---------- Data to use ----------

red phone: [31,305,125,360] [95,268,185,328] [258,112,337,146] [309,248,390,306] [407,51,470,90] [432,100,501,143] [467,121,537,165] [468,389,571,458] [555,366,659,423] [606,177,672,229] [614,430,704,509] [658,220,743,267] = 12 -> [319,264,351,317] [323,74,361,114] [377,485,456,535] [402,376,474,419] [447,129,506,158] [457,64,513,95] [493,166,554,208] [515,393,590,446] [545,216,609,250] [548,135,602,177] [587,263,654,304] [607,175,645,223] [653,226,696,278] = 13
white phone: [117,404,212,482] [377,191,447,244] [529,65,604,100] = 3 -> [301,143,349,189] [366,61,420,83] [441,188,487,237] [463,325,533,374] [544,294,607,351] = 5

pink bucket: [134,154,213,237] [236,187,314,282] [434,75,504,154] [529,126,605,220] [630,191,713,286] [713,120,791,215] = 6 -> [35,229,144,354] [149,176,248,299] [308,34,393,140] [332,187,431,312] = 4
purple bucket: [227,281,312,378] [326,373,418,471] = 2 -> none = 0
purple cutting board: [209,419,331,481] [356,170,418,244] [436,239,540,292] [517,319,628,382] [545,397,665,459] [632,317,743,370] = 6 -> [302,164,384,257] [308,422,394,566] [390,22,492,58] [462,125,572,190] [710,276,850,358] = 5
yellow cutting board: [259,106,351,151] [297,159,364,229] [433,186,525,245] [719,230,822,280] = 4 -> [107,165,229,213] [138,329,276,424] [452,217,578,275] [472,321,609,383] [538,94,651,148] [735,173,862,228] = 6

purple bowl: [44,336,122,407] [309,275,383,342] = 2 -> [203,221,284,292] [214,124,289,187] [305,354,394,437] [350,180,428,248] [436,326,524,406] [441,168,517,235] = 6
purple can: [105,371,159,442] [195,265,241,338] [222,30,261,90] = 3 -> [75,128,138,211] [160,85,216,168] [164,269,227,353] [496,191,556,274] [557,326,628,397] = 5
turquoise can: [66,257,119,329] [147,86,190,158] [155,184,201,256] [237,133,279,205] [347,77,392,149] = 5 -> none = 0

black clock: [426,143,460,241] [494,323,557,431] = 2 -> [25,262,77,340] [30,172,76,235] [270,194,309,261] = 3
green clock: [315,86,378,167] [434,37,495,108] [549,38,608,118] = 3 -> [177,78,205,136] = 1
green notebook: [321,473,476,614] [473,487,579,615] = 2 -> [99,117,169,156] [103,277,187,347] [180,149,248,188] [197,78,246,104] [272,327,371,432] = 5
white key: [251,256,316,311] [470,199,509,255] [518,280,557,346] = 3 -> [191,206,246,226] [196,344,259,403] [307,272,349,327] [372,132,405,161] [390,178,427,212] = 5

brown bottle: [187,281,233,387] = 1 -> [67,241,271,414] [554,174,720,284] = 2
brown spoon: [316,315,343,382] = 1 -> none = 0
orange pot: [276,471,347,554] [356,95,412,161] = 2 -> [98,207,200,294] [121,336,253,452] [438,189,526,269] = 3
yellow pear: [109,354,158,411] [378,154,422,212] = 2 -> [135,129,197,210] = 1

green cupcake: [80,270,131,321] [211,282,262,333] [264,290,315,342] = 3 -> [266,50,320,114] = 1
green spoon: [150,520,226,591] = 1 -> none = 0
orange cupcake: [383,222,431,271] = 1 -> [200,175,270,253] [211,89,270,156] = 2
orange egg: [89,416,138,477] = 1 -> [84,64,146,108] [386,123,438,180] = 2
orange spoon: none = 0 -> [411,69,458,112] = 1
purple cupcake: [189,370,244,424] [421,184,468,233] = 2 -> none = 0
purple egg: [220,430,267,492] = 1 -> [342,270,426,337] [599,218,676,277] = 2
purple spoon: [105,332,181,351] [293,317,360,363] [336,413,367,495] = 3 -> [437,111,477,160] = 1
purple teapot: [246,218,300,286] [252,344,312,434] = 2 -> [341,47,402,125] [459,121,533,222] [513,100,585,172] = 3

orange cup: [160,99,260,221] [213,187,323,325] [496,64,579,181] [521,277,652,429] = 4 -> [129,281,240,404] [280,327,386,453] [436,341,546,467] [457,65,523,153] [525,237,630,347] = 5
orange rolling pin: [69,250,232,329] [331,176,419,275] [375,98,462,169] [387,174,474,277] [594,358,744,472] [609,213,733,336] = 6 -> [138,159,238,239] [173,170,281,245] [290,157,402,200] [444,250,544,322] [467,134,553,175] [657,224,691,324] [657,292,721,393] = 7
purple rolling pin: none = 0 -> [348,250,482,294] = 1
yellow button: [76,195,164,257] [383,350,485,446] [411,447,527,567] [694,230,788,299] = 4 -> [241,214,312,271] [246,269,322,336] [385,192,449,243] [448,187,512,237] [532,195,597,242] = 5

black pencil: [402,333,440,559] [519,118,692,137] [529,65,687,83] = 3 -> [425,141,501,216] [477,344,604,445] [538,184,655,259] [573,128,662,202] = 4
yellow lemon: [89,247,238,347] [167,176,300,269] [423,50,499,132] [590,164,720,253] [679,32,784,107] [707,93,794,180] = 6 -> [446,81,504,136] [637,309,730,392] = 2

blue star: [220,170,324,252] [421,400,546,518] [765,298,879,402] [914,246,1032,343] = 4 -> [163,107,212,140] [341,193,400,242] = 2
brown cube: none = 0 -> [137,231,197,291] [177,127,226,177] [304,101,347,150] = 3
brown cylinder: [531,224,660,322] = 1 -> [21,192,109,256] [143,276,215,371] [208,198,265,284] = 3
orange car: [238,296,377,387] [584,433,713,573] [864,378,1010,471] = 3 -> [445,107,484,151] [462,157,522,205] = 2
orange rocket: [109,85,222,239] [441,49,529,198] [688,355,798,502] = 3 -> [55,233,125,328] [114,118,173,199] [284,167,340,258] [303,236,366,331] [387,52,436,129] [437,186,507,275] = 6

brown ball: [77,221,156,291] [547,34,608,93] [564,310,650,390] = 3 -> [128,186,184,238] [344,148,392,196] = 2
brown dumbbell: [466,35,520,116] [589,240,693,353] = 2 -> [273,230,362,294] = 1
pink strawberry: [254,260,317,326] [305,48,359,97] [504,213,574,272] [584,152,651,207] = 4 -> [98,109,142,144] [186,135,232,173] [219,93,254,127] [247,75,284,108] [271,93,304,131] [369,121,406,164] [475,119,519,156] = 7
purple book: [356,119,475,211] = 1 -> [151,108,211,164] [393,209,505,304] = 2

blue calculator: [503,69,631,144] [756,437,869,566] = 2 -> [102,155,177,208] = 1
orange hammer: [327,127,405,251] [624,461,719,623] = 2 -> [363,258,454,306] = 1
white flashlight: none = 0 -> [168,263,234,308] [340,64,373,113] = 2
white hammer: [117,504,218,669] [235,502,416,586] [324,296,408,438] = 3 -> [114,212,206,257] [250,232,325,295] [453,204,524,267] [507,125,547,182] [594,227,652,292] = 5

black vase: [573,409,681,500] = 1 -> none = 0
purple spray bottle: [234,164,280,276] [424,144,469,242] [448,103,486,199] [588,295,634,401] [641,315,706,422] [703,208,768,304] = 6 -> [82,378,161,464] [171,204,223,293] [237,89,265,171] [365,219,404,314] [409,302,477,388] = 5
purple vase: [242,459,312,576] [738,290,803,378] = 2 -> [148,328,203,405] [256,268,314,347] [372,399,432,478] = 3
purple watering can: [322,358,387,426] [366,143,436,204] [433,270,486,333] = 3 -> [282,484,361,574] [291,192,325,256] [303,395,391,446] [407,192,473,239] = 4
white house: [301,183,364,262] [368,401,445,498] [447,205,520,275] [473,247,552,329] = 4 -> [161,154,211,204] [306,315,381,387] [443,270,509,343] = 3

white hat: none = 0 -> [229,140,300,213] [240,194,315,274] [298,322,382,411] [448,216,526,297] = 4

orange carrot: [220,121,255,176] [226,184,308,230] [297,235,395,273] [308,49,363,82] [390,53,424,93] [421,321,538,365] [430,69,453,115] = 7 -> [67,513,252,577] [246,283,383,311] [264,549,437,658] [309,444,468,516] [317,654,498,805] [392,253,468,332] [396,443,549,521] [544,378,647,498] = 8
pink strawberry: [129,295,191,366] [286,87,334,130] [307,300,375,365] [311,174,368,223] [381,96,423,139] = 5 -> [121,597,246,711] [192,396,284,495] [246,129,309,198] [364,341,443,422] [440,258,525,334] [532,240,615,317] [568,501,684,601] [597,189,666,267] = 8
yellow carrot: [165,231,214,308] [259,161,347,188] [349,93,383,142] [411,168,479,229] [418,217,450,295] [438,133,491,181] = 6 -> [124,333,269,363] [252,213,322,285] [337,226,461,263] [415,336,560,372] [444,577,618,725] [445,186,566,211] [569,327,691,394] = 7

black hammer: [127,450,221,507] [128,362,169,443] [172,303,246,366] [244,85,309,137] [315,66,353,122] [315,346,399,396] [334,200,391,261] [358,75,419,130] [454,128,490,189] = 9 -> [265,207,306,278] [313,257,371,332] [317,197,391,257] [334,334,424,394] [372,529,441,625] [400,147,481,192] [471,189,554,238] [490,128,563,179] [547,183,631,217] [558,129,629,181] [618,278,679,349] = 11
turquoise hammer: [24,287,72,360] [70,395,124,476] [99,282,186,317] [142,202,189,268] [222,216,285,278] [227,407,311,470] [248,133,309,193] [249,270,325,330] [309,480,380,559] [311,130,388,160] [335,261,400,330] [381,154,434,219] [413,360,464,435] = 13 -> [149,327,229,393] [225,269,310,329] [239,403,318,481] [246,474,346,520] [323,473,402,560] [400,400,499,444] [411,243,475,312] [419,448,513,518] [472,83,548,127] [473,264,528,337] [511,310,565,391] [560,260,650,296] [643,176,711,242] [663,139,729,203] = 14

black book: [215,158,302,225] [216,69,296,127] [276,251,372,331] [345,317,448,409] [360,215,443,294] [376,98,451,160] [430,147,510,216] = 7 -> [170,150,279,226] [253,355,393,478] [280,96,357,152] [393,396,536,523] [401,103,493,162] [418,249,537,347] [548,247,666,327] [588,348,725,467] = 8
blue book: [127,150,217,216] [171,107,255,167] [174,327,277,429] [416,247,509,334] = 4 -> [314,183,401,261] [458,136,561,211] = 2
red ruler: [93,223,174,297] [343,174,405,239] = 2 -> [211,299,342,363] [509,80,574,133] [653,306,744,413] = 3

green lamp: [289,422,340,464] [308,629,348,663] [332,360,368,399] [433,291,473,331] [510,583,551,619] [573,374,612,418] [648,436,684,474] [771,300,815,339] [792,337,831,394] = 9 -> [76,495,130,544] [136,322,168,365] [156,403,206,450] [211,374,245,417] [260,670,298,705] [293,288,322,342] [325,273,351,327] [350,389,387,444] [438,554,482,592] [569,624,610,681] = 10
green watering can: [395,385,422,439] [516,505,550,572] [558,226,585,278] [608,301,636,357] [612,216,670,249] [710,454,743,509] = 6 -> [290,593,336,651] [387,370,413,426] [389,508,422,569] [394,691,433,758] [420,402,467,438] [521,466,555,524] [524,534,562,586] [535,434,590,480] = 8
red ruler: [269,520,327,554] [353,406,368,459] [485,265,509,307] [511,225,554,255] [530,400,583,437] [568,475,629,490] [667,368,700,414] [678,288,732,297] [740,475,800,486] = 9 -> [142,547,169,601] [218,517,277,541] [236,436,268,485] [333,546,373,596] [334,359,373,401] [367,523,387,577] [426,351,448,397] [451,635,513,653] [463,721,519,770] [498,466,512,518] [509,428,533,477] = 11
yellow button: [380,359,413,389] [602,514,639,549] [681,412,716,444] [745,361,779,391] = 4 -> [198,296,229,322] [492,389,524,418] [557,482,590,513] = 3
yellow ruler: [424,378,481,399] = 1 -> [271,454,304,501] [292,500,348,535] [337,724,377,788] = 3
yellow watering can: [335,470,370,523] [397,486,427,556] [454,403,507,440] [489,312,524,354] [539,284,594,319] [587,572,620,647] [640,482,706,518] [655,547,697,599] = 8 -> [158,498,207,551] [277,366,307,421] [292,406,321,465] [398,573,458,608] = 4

----------

Requirement:
Search the records for the word "button", then list every line that has it.

Your solution:
yellow button: [76,195,164,257] [383,350,485,446] [411,447,527,567] [694,230,788,299] = 4 -> [241,214,312,271] [246,269,322,336] [385,192,449,243] [448,187,512,237] [532,195,597,242] = 5
yellow button: [380,359,413,389] [602,514,639,549] [681,412,716,444] [745,361,779,391] = 4 -> [198,296,229,322] [492,389,524,418] [557,482,590,513] = 3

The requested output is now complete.